Within this material, find every line where the string "purple" appears, and copy it out.

Dataset excerpts
════════════════════
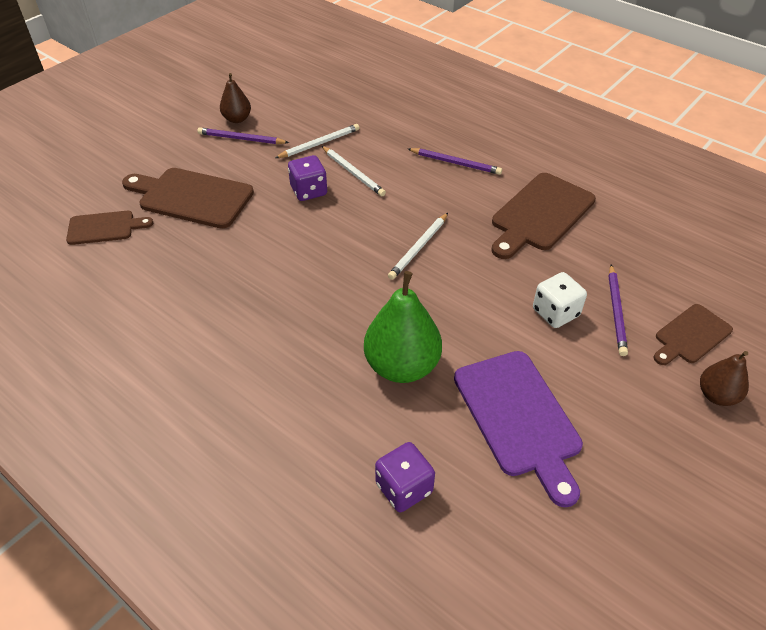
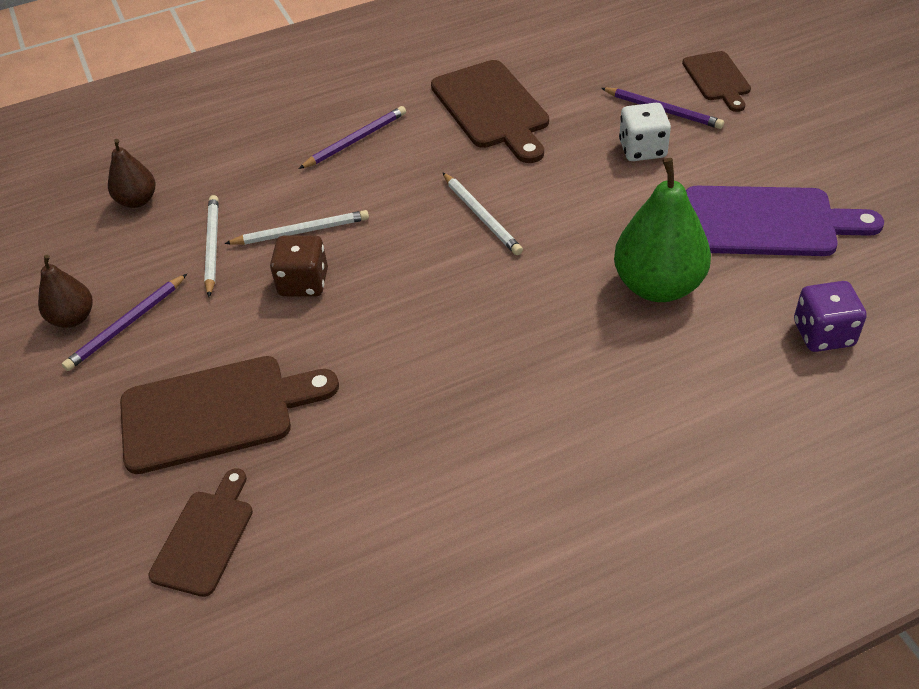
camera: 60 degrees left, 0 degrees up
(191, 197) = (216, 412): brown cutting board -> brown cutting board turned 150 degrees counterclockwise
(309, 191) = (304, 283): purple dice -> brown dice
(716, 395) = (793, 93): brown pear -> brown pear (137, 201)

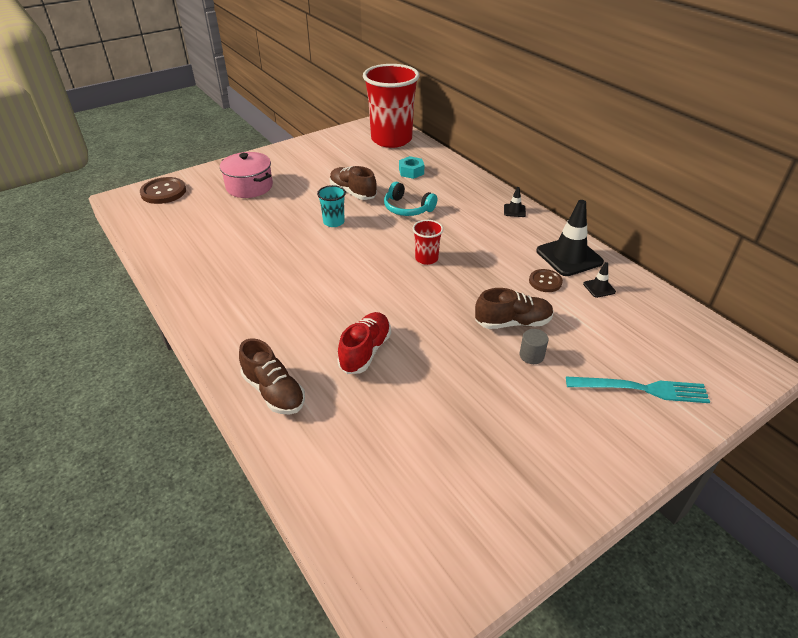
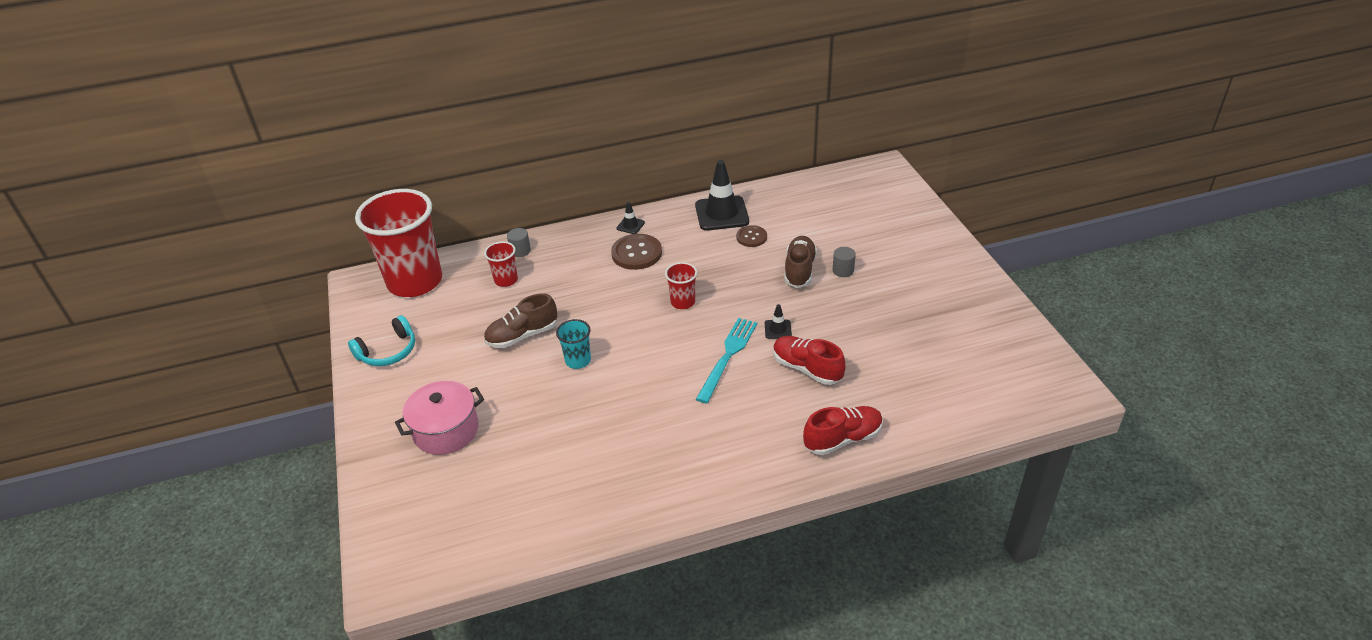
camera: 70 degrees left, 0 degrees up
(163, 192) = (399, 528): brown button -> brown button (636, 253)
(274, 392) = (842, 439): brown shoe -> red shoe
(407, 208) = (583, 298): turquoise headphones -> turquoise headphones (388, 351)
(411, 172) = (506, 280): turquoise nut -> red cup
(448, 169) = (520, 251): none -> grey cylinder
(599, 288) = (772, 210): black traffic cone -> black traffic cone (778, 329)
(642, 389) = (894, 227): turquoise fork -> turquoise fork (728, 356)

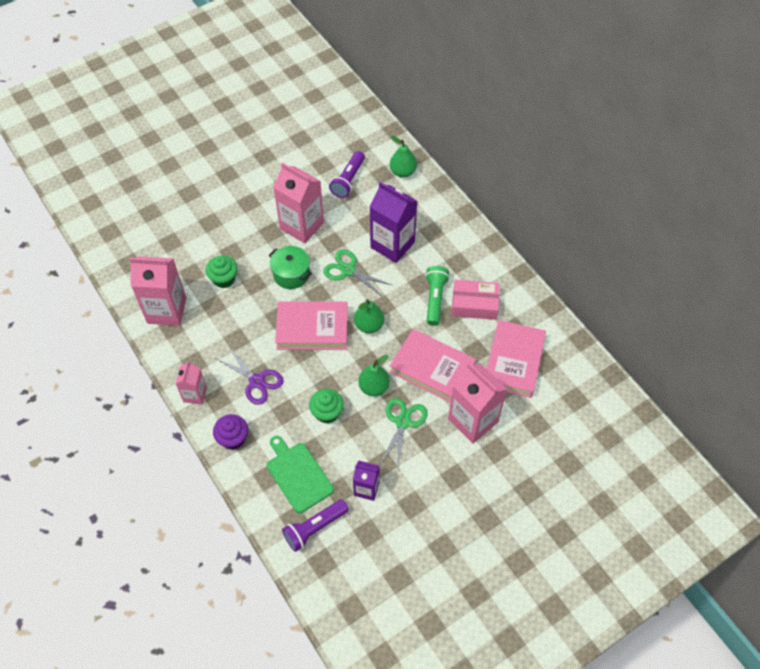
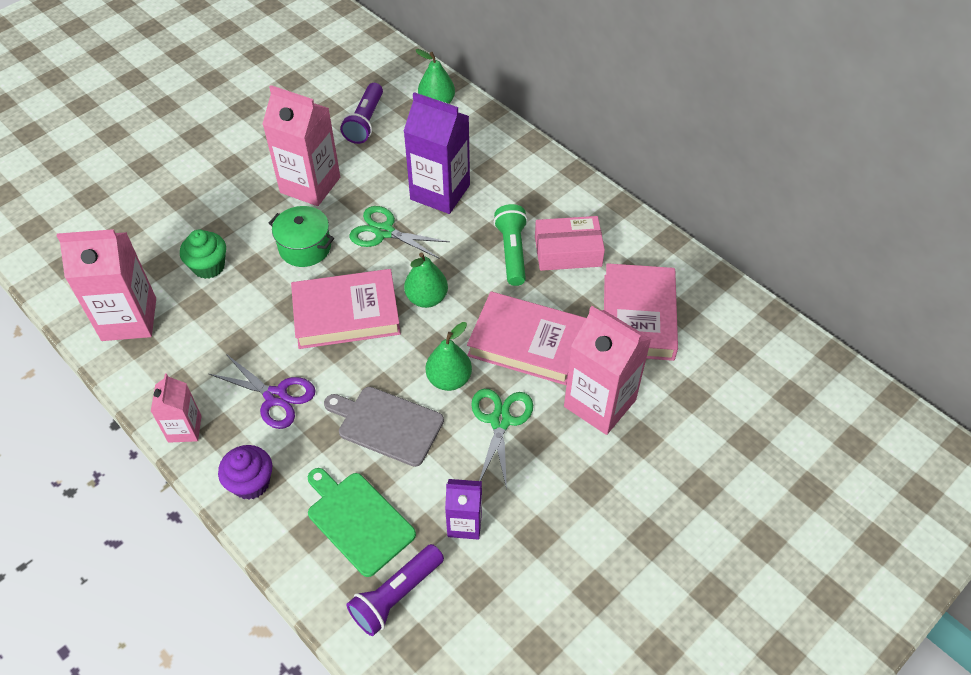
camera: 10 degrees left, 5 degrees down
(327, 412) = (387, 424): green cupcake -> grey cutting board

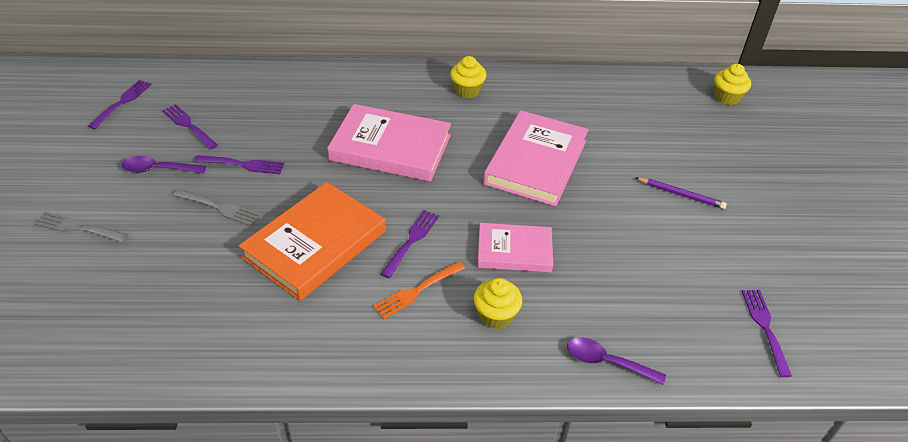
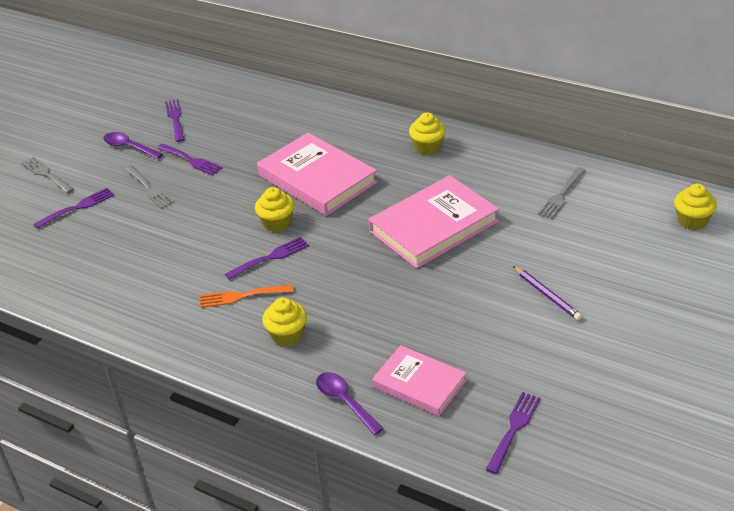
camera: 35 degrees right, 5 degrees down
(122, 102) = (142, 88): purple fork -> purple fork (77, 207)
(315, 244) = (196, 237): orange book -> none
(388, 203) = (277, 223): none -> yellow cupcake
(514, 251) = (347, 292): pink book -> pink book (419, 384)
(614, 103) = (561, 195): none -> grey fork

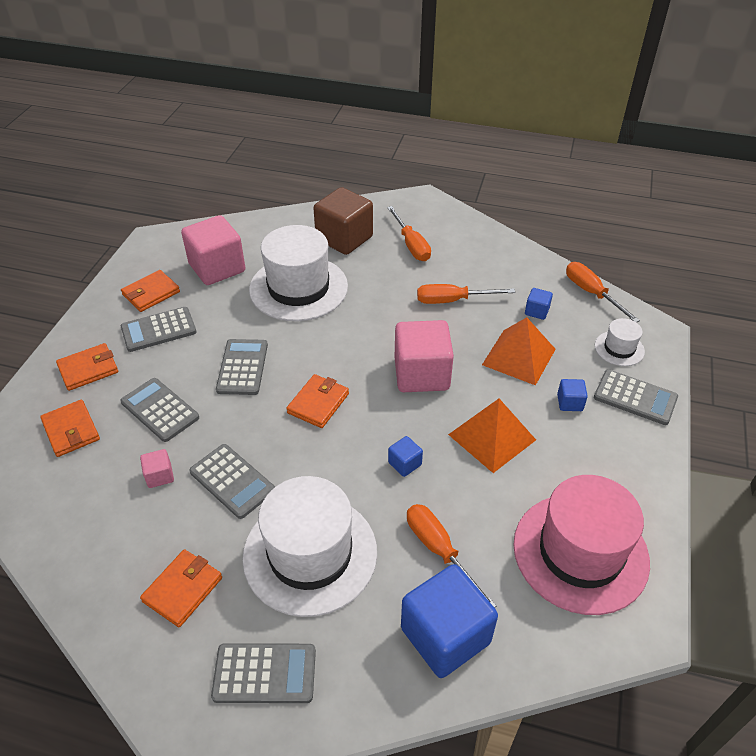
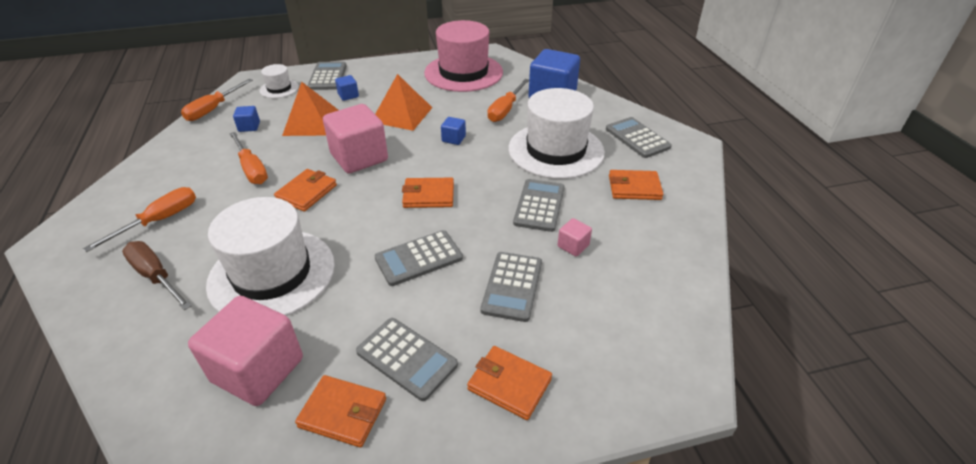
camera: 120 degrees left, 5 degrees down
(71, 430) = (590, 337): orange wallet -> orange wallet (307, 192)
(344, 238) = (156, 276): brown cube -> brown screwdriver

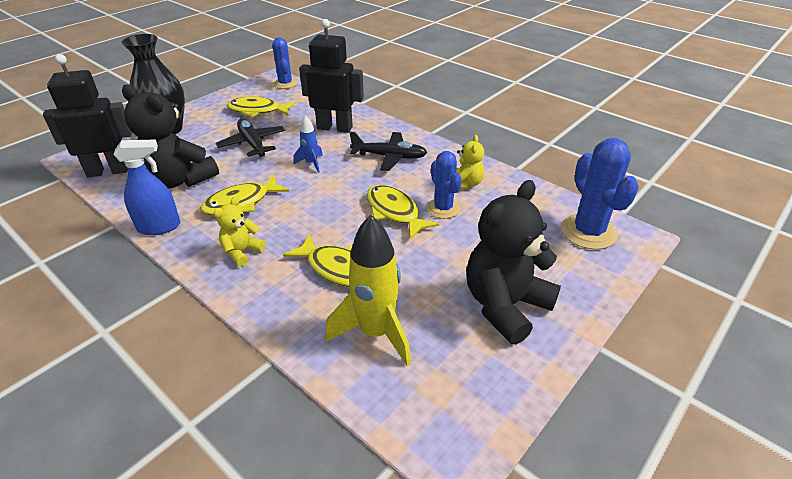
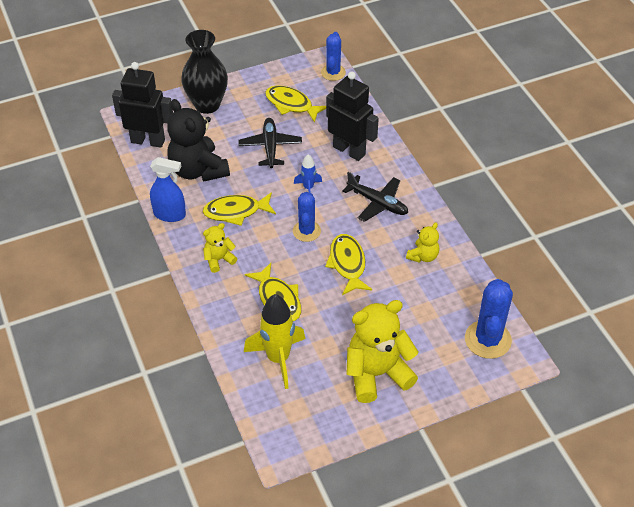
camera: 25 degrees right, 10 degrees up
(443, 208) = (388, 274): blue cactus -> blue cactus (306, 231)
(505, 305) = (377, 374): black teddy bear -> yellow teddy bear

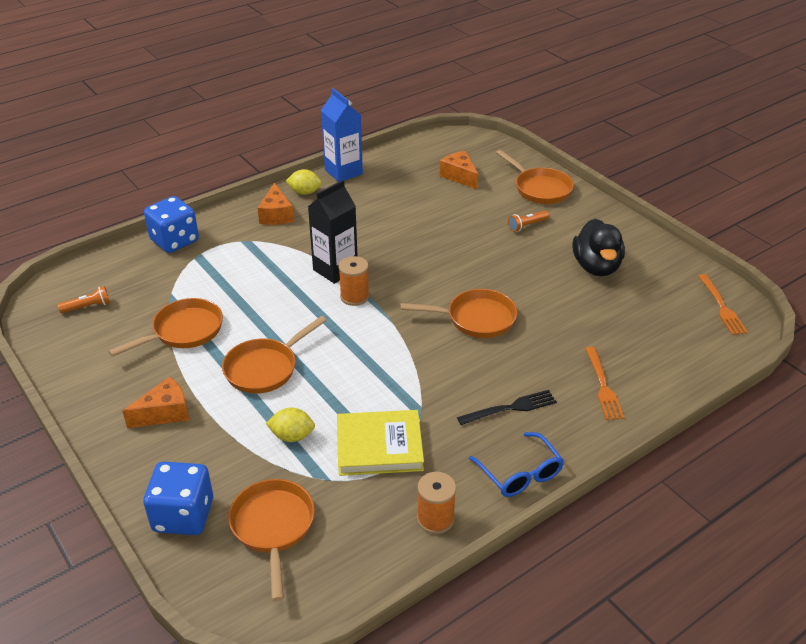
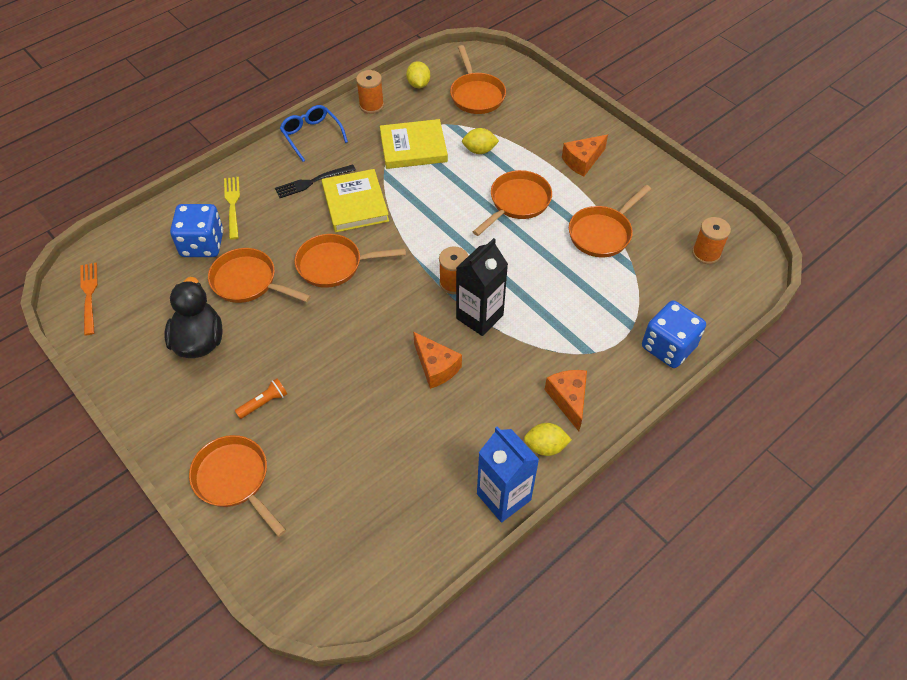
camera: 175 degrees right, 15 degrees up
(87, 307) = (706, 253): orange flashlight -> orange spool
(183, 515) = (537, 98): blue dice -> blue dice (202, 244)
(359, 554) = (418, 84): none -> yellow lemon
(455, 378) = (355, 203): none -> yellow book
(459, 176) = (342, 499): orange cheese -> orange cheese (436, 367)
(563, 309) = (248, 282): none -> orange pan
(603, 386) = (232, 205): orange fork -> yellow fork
════════════════════
Solution to the problem
(309, 191) = (304, 283): purple dice -> brown dice
(122, 102) = (142, 88): purple fork -> purple fork (77, 207)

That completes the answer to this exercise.